THE PROBLEM: Where does the word "diode" occur in the data below? Copy each line that holds it.

RECORDS:
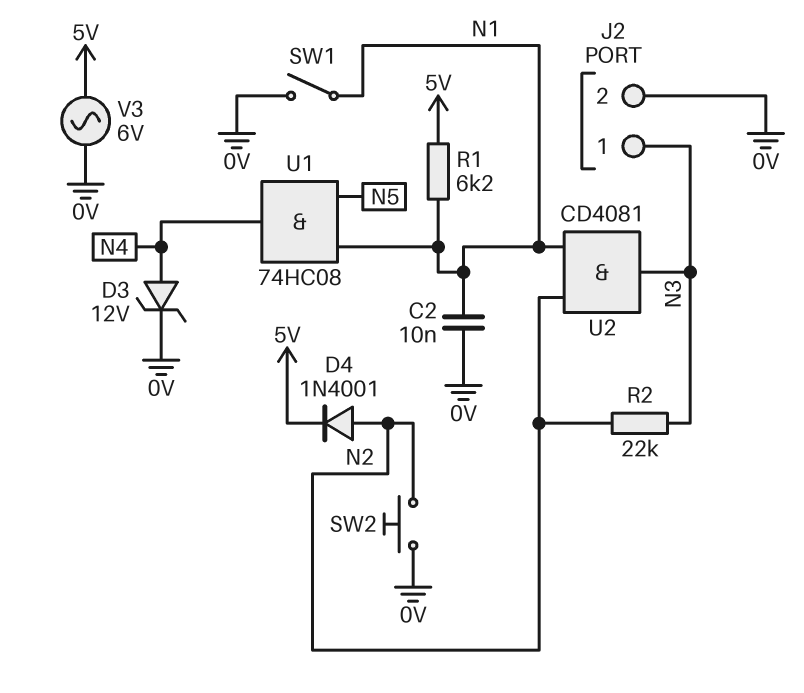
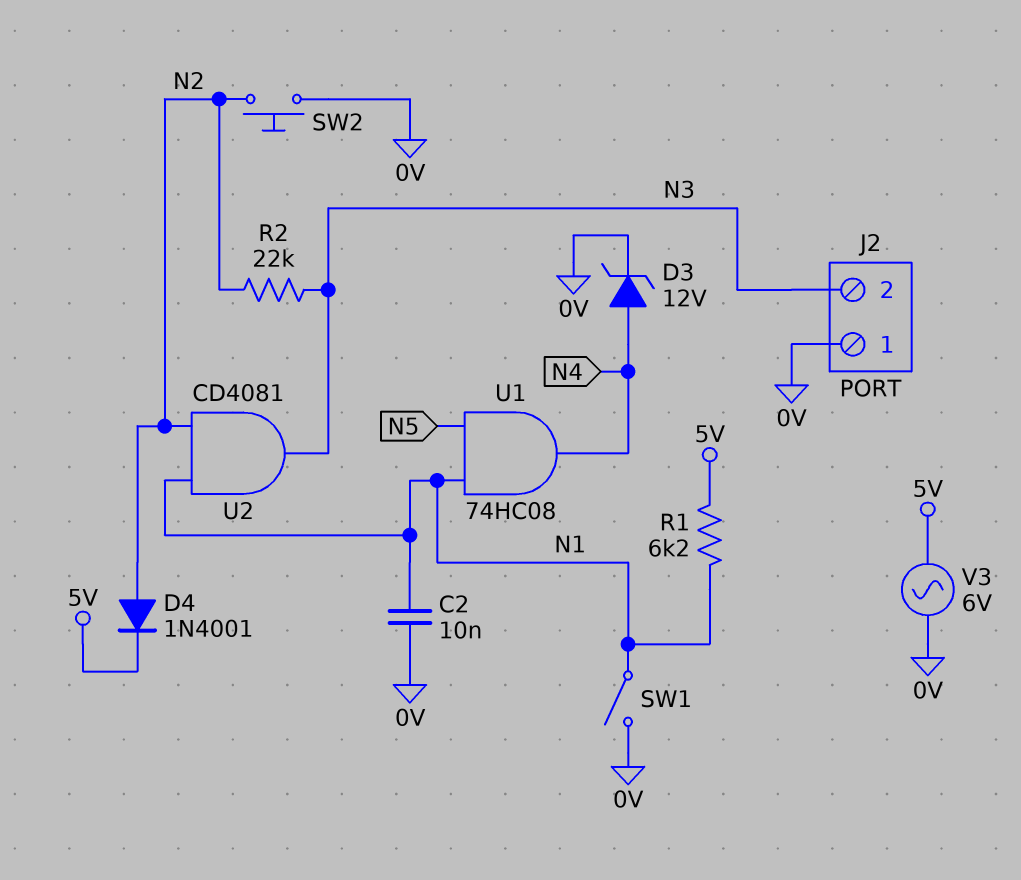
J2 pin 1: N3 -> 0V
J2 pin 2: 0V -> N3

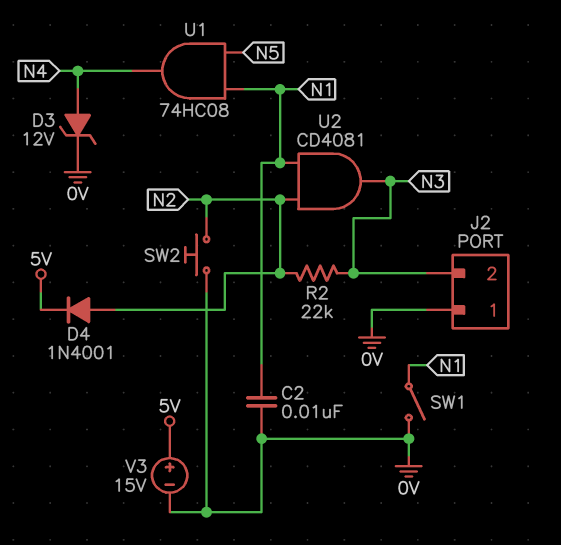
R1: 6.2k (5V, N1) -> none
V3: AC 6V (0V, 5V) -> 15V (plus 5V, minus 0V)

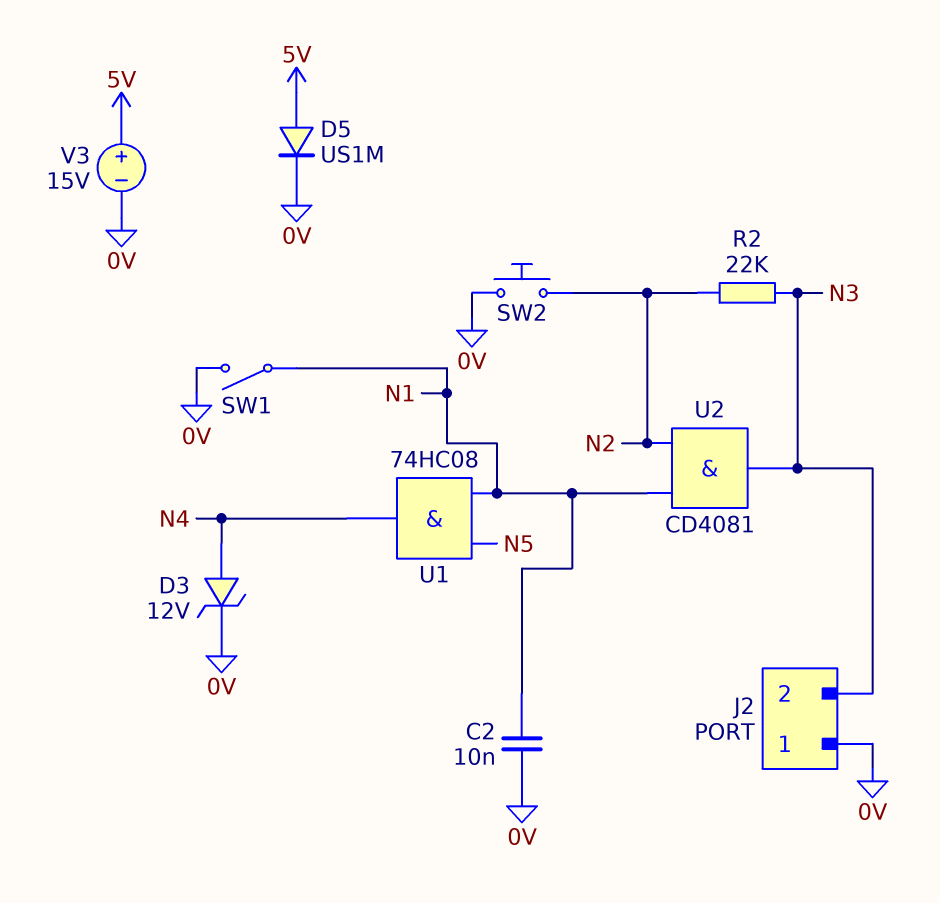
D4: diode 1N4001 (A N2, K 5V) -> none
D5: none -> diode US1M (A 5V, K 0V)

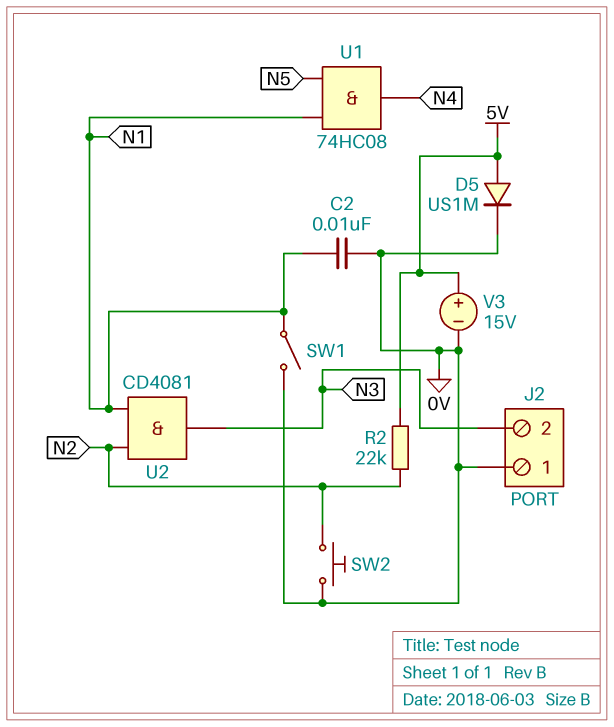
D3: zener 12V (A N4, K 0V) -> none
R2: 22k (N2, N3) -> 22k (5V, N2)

--

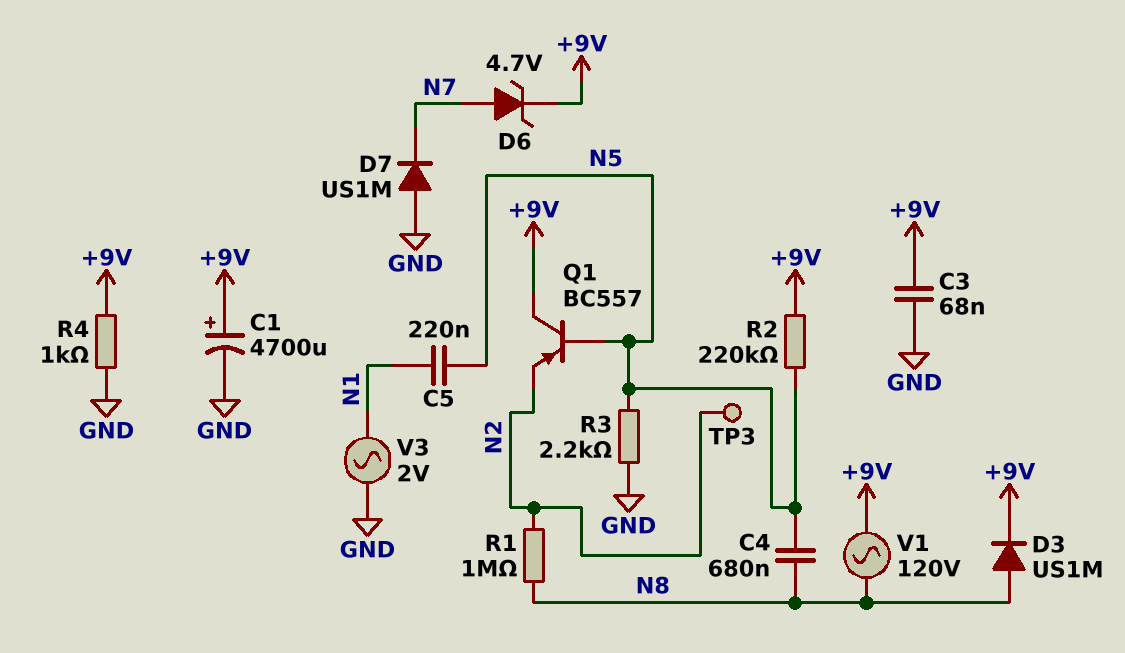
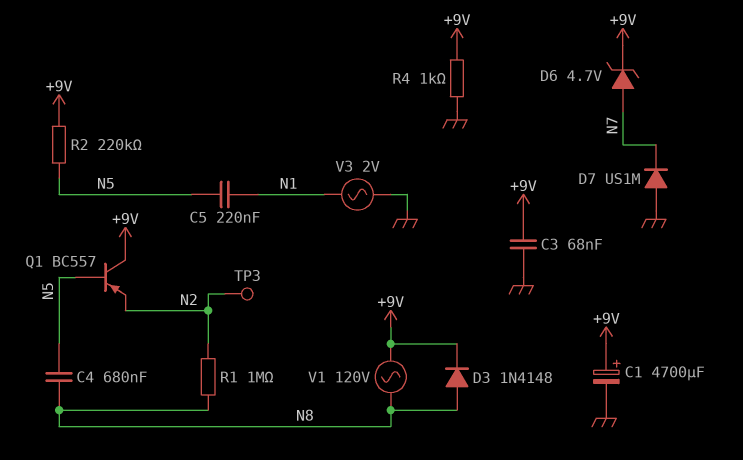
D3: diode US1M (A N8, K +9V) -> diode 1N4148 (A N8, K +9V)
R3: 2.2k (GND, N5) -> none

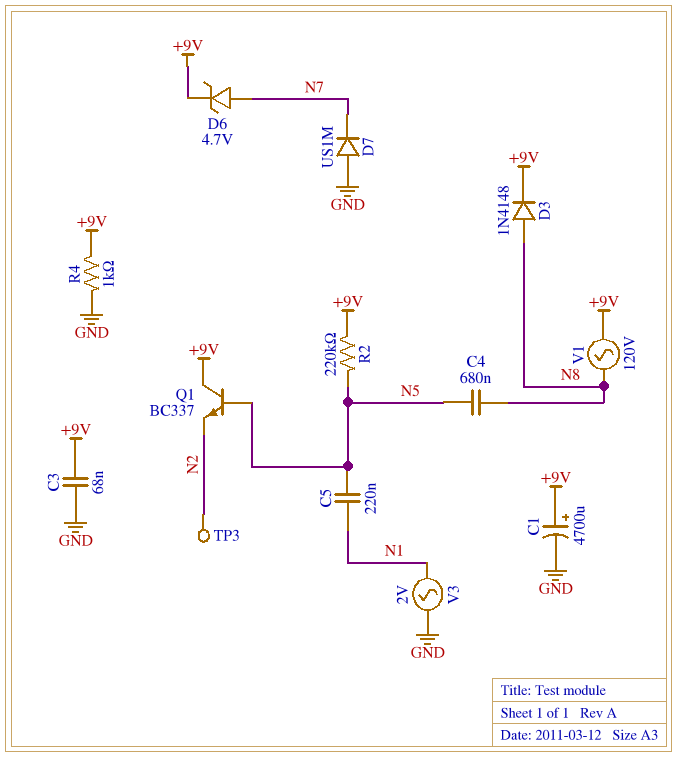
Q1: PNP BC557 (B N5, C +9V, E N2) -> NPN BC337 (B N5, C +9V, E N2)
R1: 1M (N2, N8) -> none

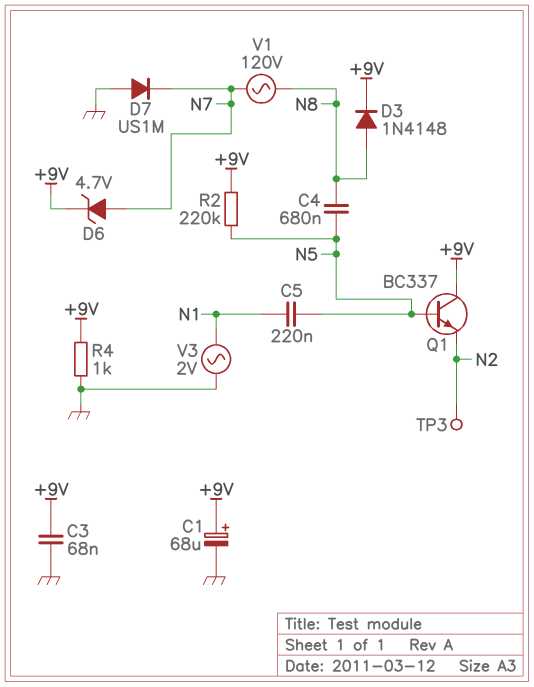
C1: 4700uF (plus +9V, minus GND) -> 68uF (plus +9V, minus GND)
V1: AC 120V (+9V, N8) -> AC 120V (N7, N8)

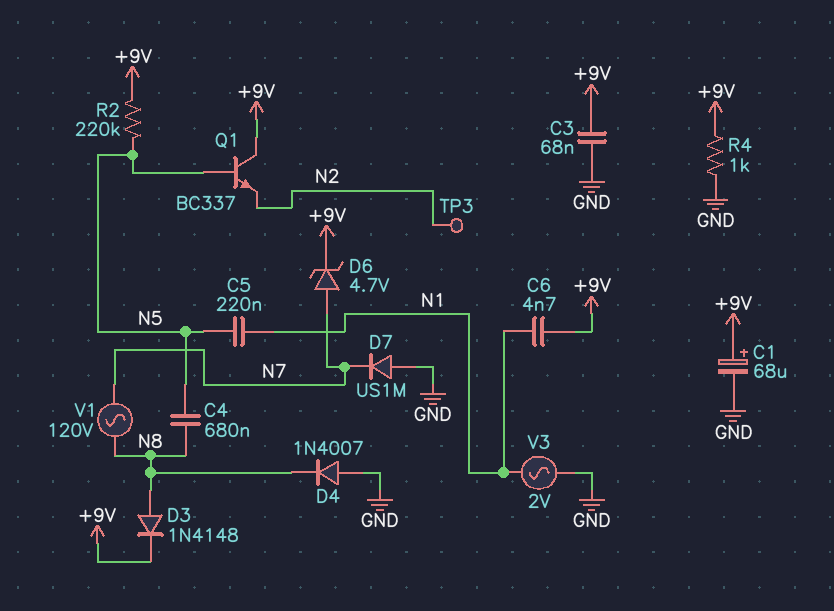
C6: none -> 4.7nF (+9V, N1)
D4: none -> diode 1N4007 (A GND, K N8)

ANSWER SECTION:
D4: diode 1N4001 (A N2, K 5V) -> none
D5: none -> diode US1M (A 5V, K 0V)
D3: diode US1M (A N8, K +9V) -> diode 1N4148 (A N8, K +9V)
D4: none -> diode 1N4007 (A GND, K N8)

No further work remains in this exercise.